WHAT YOU SHOULD DO: Where the material below has a line containing "D1: schottky MBR340", start repeating exactly, and keep going through the line containing "LDR2: GL5528 (TX, VS) -> GL5528 (ADC2, VS)", with no other lines.

*** Opening of INFORMATION GIVEN ***

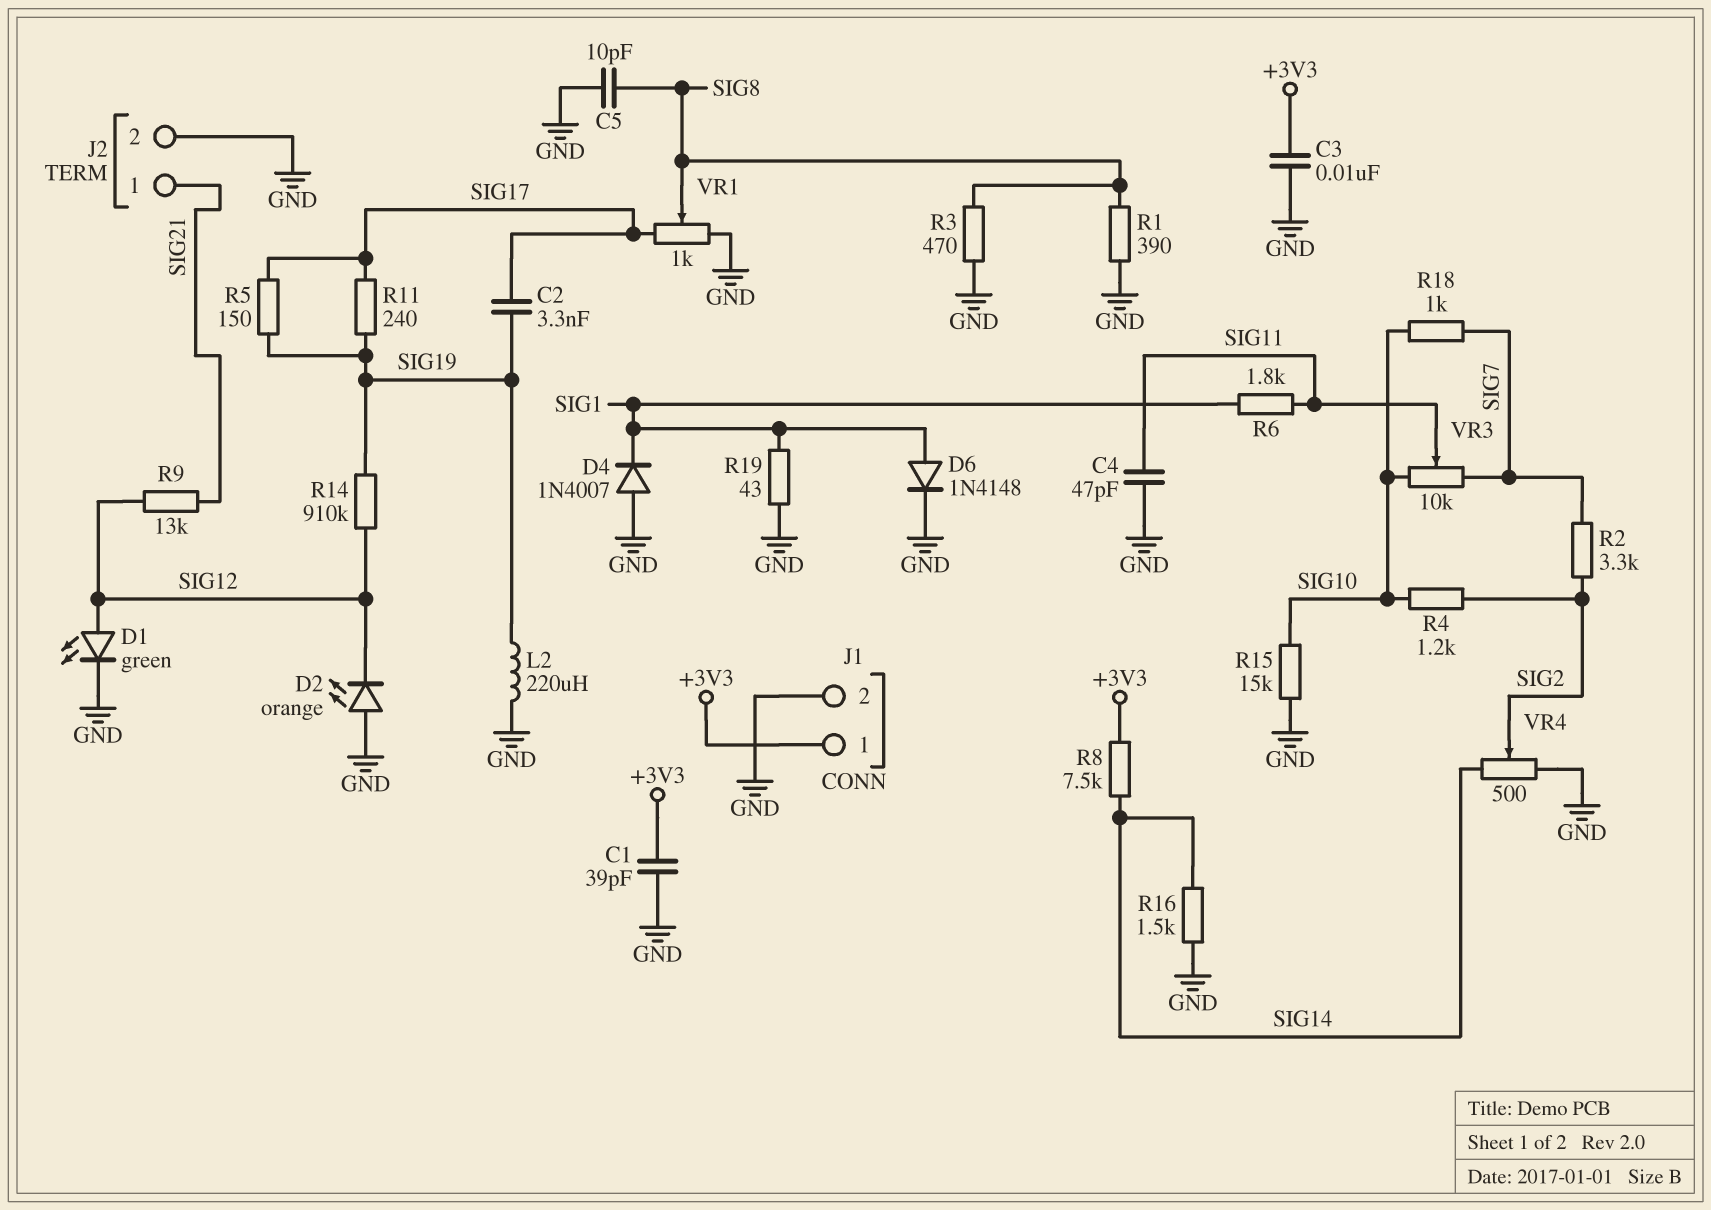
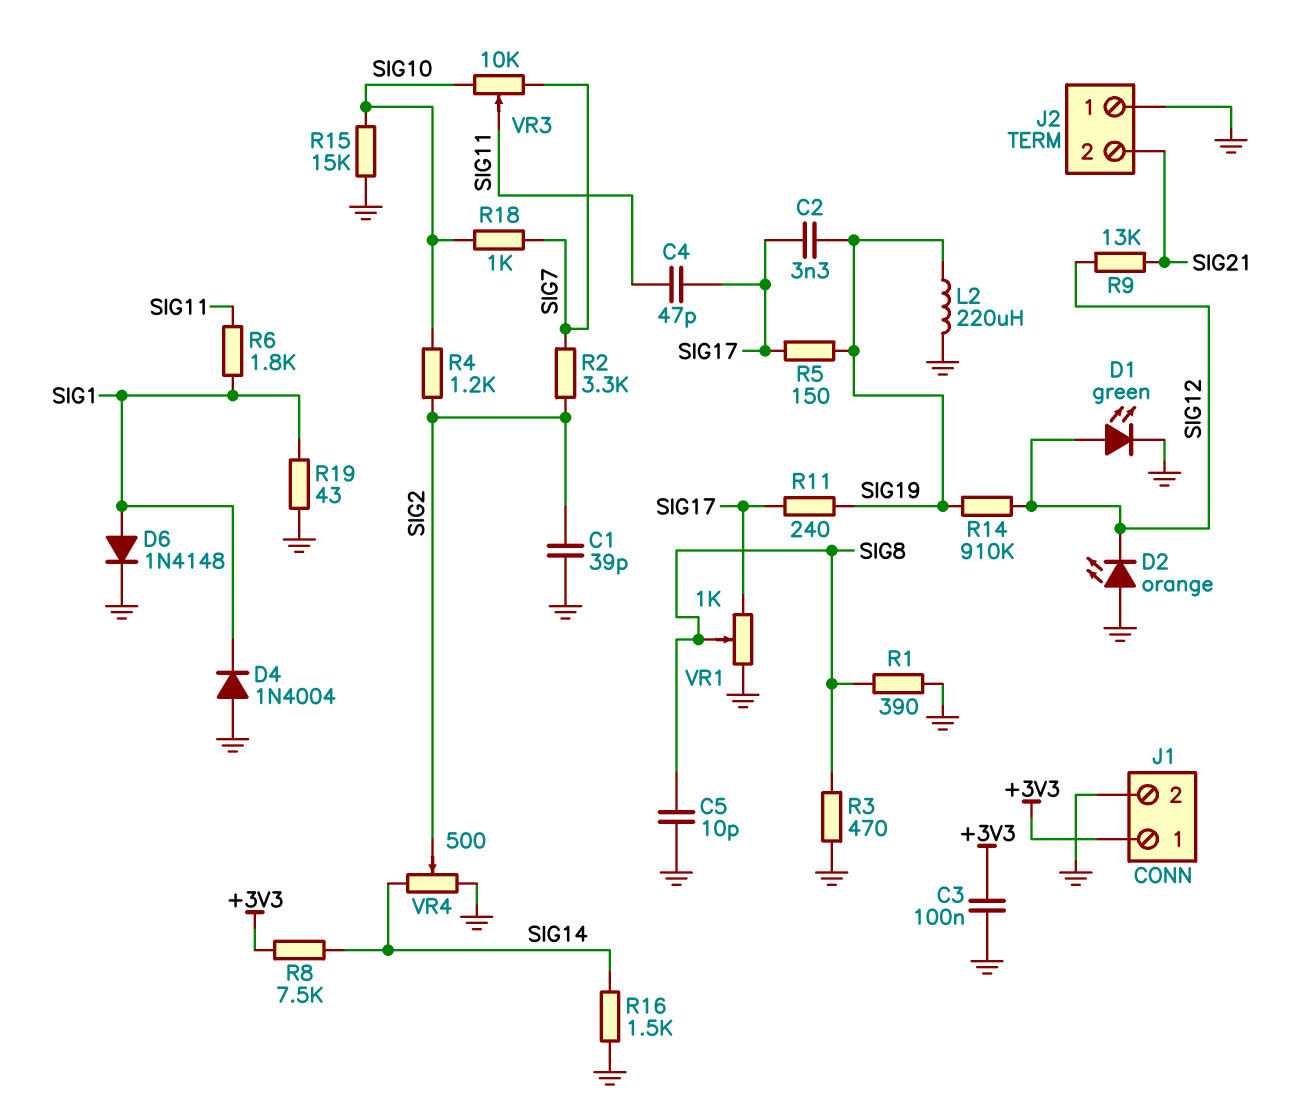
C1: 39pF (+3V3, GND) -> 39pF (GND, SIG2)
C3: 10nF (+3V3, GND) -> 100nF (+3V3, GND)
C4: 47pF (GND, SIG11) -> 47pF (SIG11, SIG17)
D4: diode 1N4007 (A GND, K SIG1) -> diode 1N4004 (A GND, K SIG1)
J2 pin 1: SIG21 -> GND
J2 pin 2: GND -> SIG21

*** Close of INFORMATION GIVEN ***
*** Opening of INFORMATION GIVEN ***

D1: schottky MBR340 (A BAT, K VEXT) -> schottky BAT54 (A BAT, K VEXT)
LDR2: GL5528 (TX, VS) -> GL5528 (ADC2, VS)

*** Close of INFORMATION GIVEN ***

RESULT:
D1: schottky MBR340 (A BAT, K VEXT) -> schottky BAT54 (A BAT, K VEXT)
LDR2: GL5528 (TX, VS) -> GL5528 (ADC2, VS)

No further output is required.